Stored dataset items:
◇ ◇ ◇ ◇ ◇
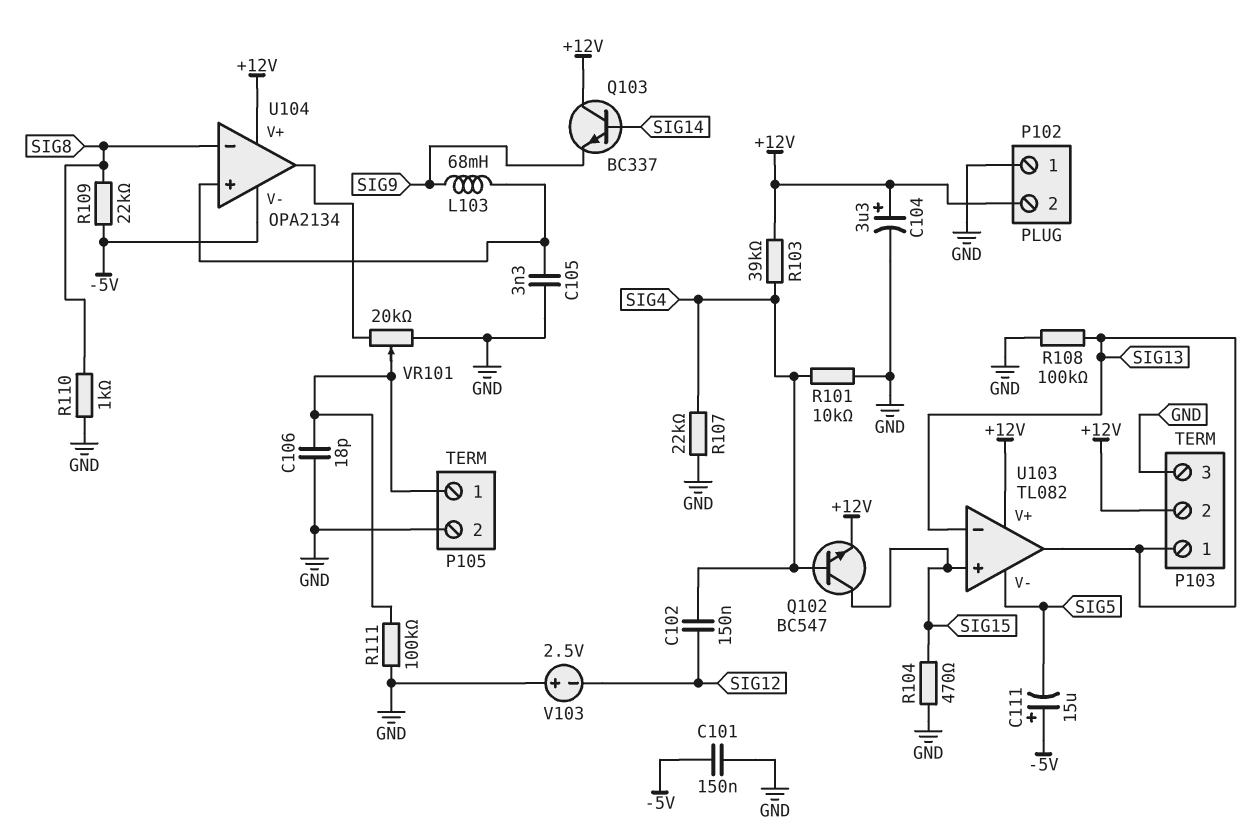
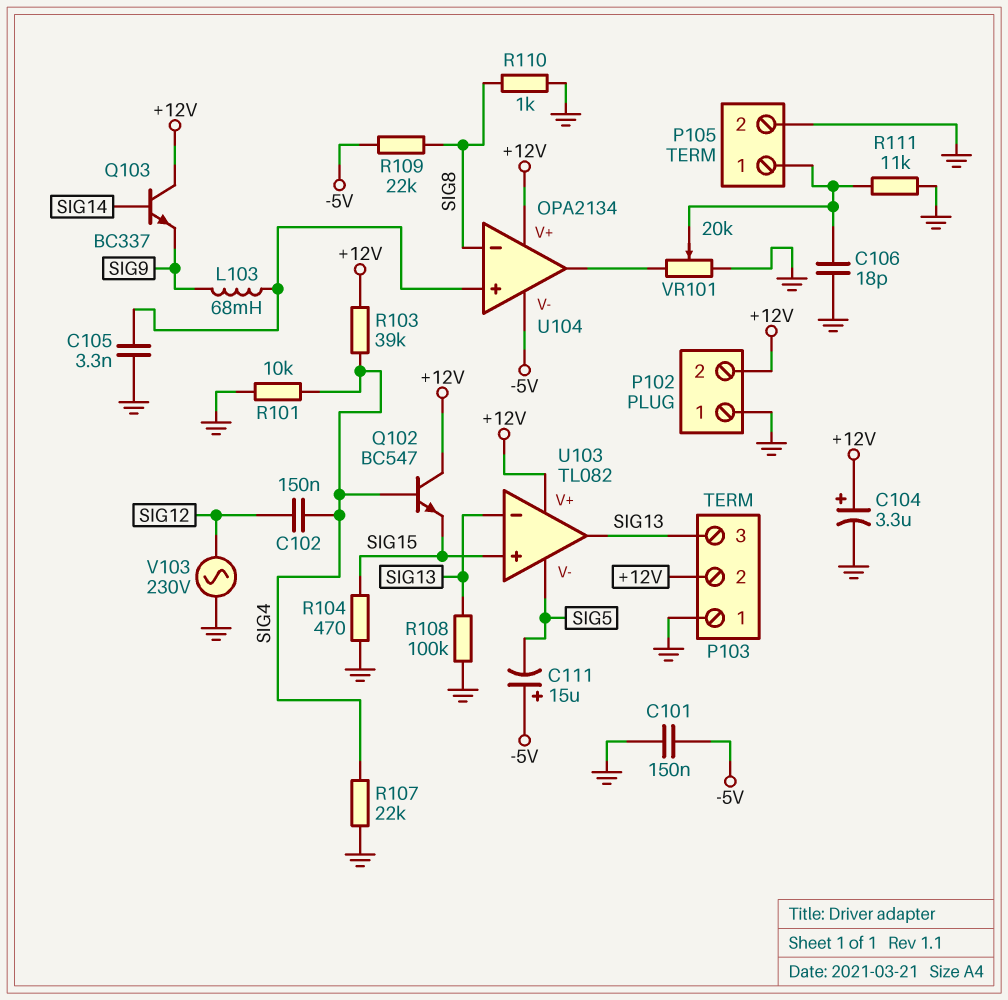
P103 pin 1: SIG13 -> GND
P103 pin 3: GND -> SIG13
Q102: NPN BC547 (B SIG4, C SIG15, E +12V) -> NPN BC547 (B SIG4, C +12V, E SIG15)
R111: 100k (GND, P105/1) -> 11k (GND, P105/1)
V103: 2.5V (plus GND, minus SIG12) -> AC 230V (GND, SIG12)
◇ ◇ ◇ ◇ ◇
→ PROBLEM DETAILS
Each line from the one containing "P103 pin 3: GND -> SIG13" to the close of the records must appear in the output exactly, and no other line.

→ TASK RESPONSE
P103 pin 3: GND -> SIG13
Q102: NPN BC547 (B SIG4, C SIG15, E +12V) -> NPN BC547 (B SIG4, C +12V, E SIG15)
R111: 100k (GND, P105/1) -> 11k (GND, P105/1)
V103: 2.5V (plus GND, minus SIG12) -> AC 230V (GND, SIG12)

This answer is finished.